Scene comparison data
BEGIN
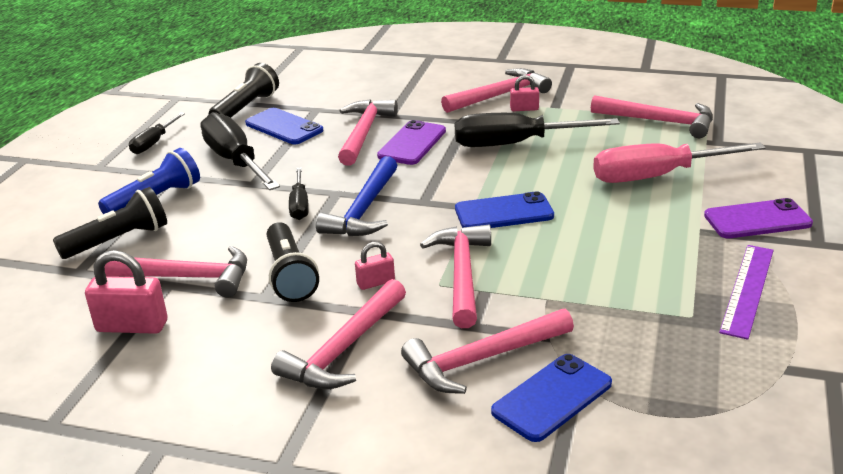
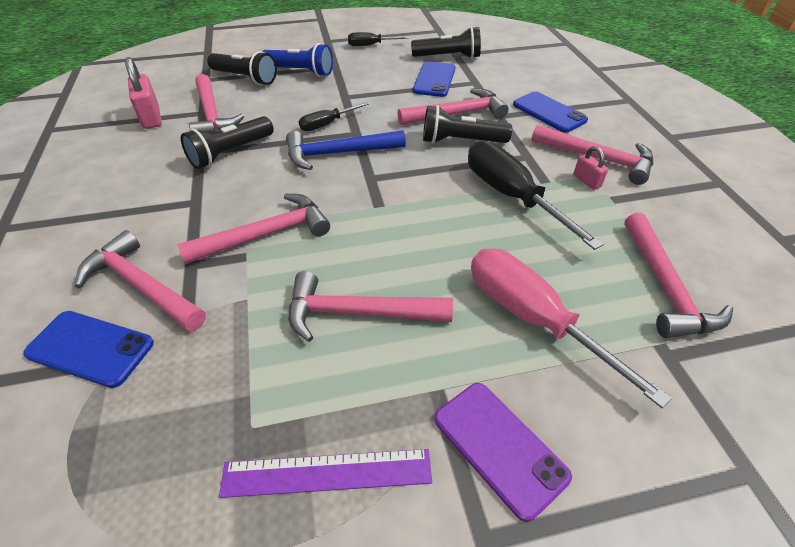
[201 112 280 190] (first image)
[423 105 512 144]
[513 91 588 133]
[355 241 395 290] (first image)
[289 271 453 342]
END
* _Directions for this task_
What you output must match the data exactly, apart from the pictures, which are left out.

* _Solution for this problem_
[201 112 280 190] (first image)
[423 105 512 144]
[513 91 588 133]
[355 241 395 290] (first image)
[289 271 453 342]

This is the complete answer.